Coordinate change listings
################

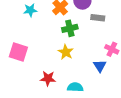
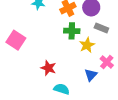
yellow star: (66, 52) -> (87, 45), moved
red star: (48, 78) -> (48, 68), moved

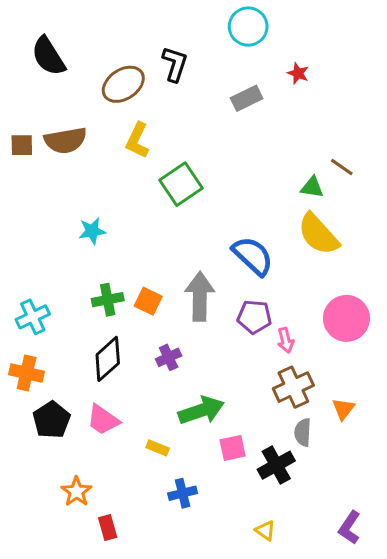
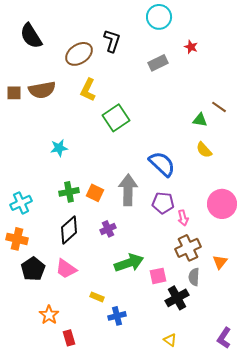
yellow semicircle: (318, 234) -> (204, 150), size x0.6
yellow rectangle: (158, 448) -> (97, 297), moved
pink square: (233, 448) -> (158, 276), moved

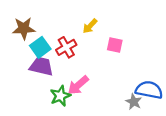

################

PROBLEM DETAILS => Whenever a line in the entries holds the word "moved", copy that line.

YOUR SOLUTION =>
yellow star: (66, 52) -> (87, 45), moved
red star: (48, 78) -> (48, 68), moved
yellow rectangle: (158, 448) -> (97, 297), moved
pink square: (233, 448) -> (158, 276), moved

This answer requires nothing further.